__Exercise description__: Every line from the top of the records below through the one containing "none -> orange brick E6 level 1" must be copied exactly, and the pictures must not be.

-- Data supplied follows --

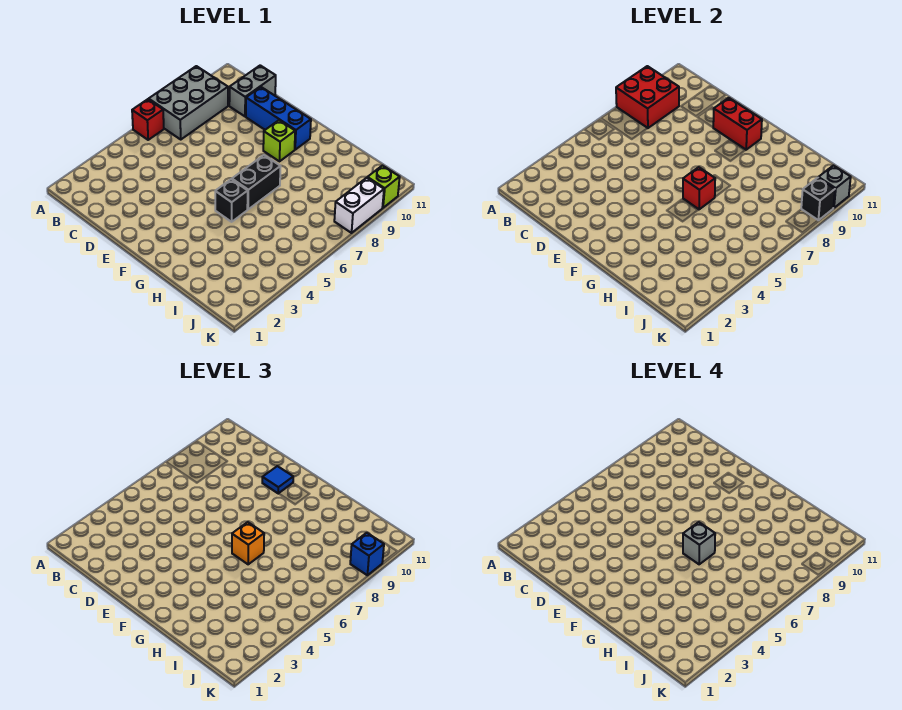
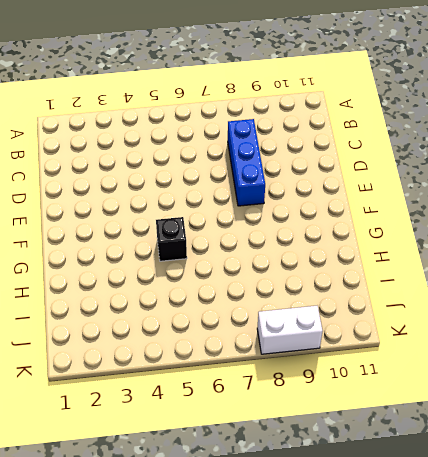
blue brick C8:E8 level 1 -> blue brick D10:F10 level 1
none -> red brick A6 level 1
none -> grey brick A7:B9 level 1
none -> grey brick C10:C11 level 1

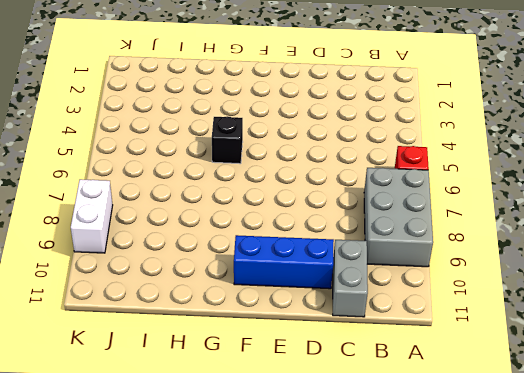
none -> lime brick F9 level 1
none -> black brick G6:G7 level 1
none -> lime brick K10 level 1

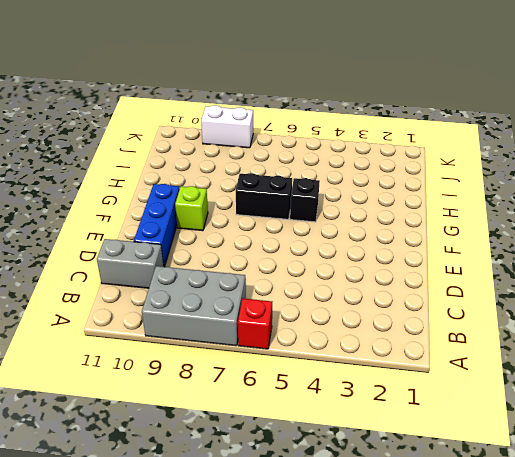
none -> lime brick K10 level 1
none -> red brick A8:B9 level 2
none -> red brick E10:F10 level 2

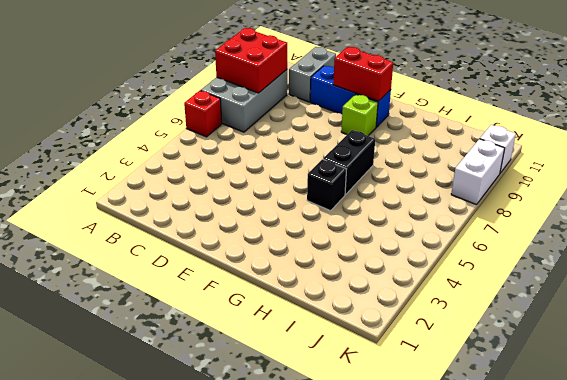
white brick K10 level 1 -> lime brick K10 level 1
none -> red brick G6 level 2
none -> black brick K9 level 2
none -> grey brick K10 level 2

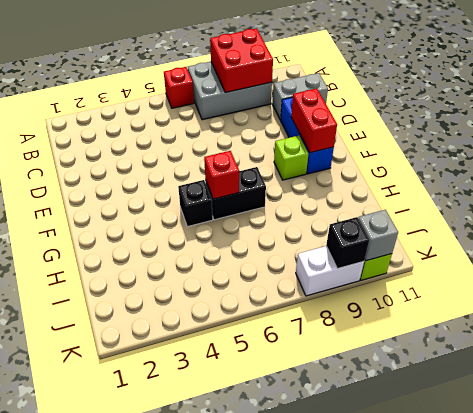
none -> blue tile E10 level 3
none -> orange brick G6 level 3
none -> blue brick K9 level 3

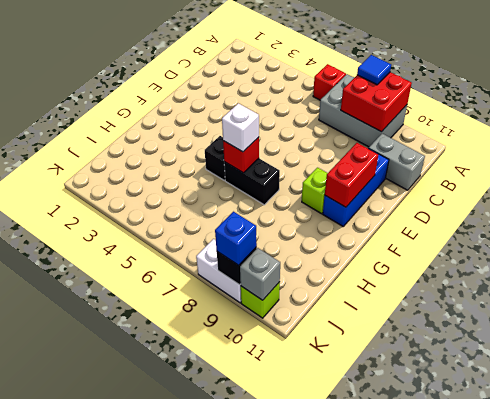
blue tile A8 level 3 -> blue tile E10 level 3
white brick G6 level 3 -> orange brick G6 level 3
none -> grey brick G6 level 4

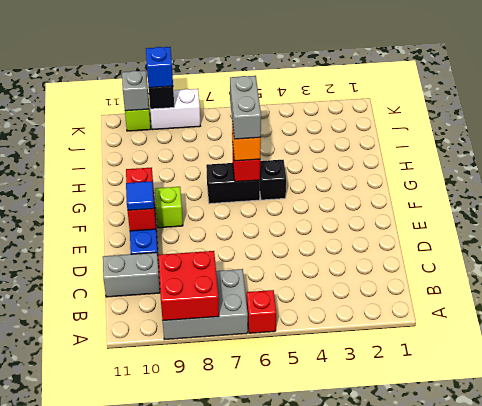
grey brick G6:H6 level 4 -> grey brick G6 level 4

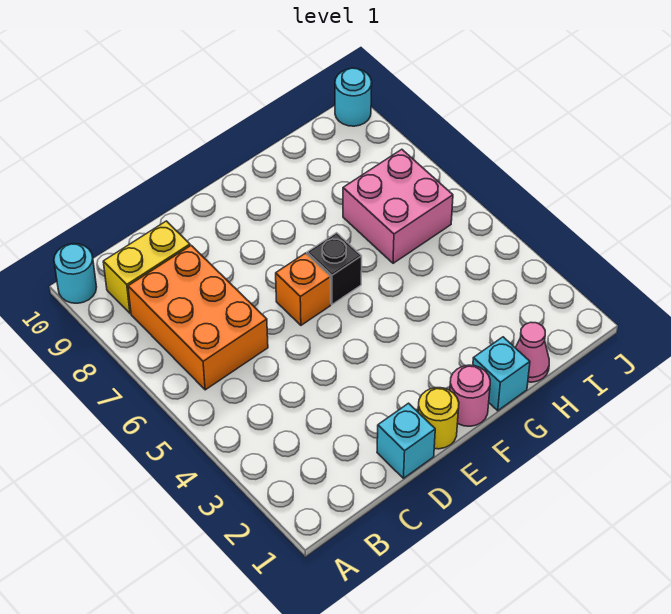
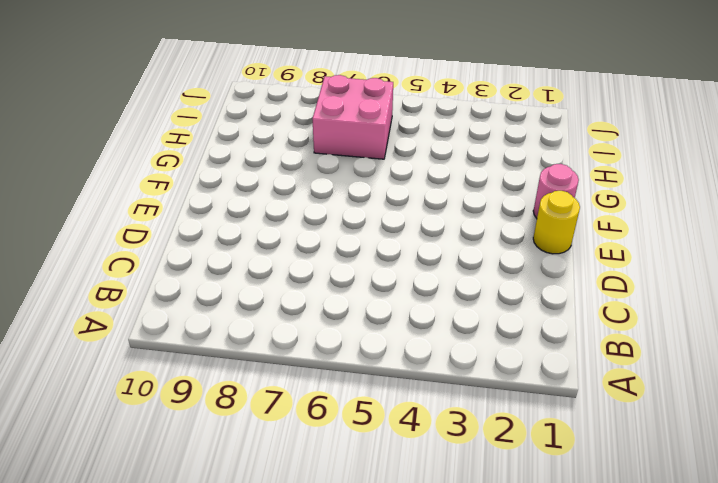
none -> cyan round brick A10 level 1
none -> orange brick B6:C8 level 1
none -> yellow brick B9:C9 level 1

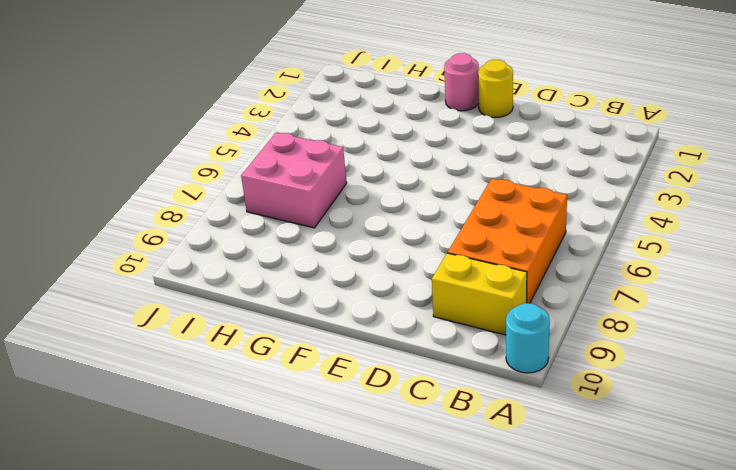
none -> cyan brick D1 level 1
none -> orange brick E6 level 1
none -> black brick F6 level 1

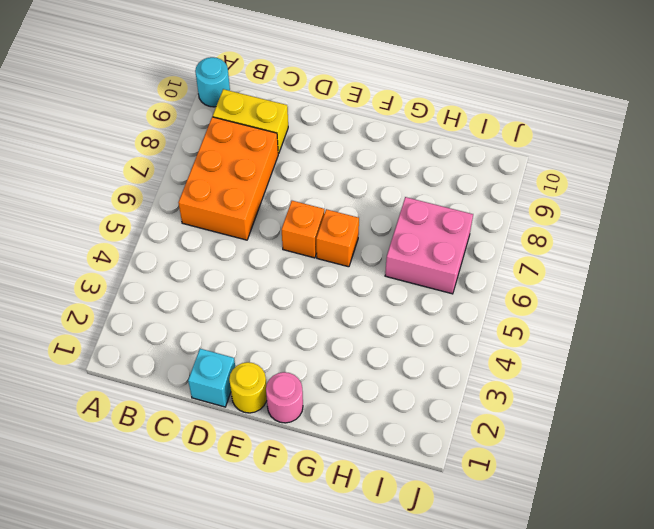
orange brick F6 level 1 -> black brick F6 level 1
none -> cyan brick G1 level 1
none -> pink cone H1 level 1
none -> cyan round brick J10 level 1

-- Data supplied concluded --

__Answer for this exercise__:
blue brick C8:E8 level 1 -> blue brick D10:F10 level 1
none -> red brick A6 level 1
none -> grey brick A7:B9 level 1
none -> grey brick C10:C11 level 1

none -> lime brick F9 level 1
none -> black brick G6:G7 level 1
none -> lime brick K10 level 1

none -> lime brick K10 level 1
none -> red brick A8:B9 level 2
none -> red brick E10:F10 level 2

white brick K10 level 1 -> lime brick K10 level 1
none -> red brick G6 level 2
none -> black brick K9 level 2
none -> grey brick K10 level 2

none -> blue tile E10 level 3
none -> orange brick G6 level 3
none -> blue brick K9 level 3

blue tile A8 level 3 -> blue tile E10 level 3
white brick G6 level 3 -> orange brick G6 level 3
none -> grey brick G6 level 4

grey brick G6:H6 level 4 -> grey brick G6 level 4

none -> cyan round brick A10 level 1
none -> orange brick B6:C8 level 1
none -> yellow brick B9:C9 level 1

none -> cyan brick D1 level 1
none -> orange brick E6 level 1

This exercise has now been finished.